Material provided:
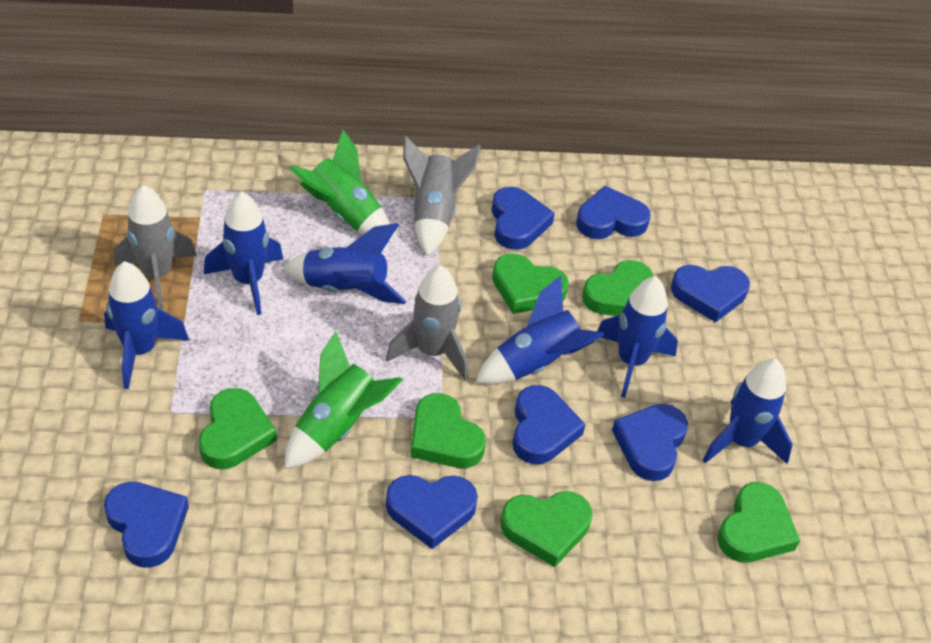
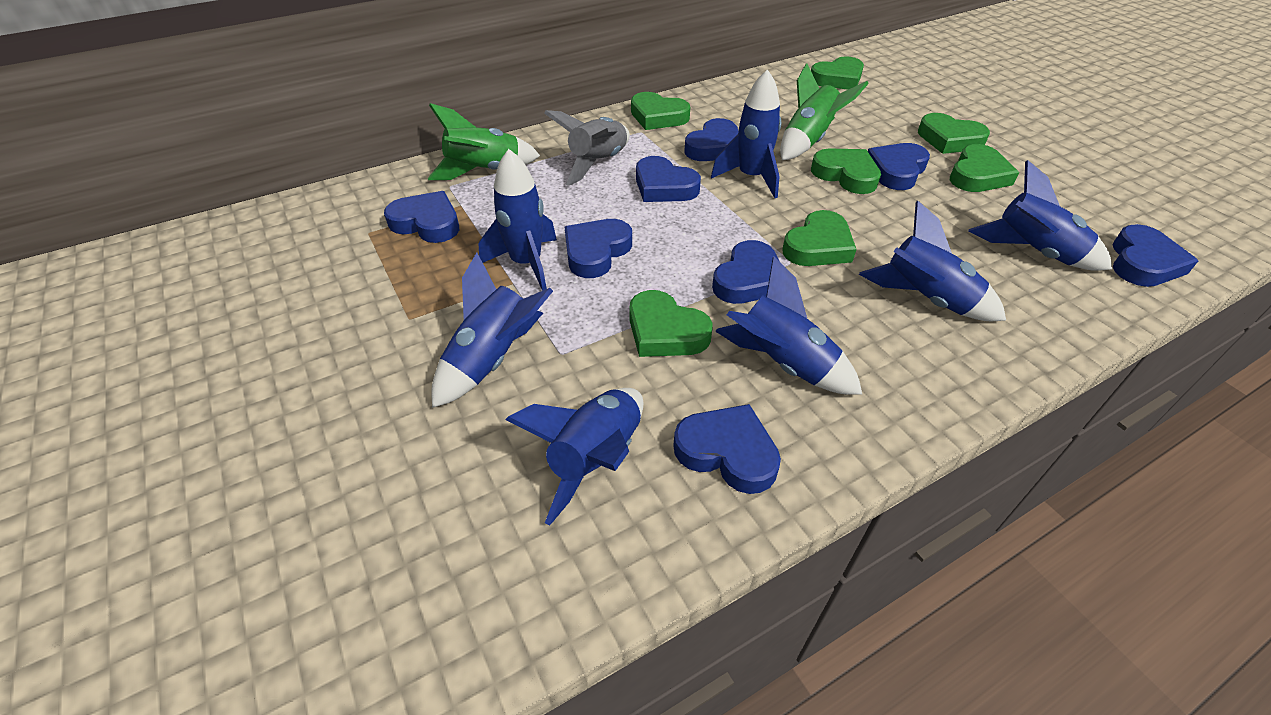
blue heart: 7 -> 8
blue rocket: 6 -> 7
green heart: 6 -> 7
grey rocket: 3 -> 1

What you are asked to do:
Please repeat the data above exactly as it appears, pictures excluded.

Answer to this exercise:
blue heart: 7 -> 8
blue rocket: 6 -> 7
green heart: 6 -> 7
grey rocket: 3 -> 1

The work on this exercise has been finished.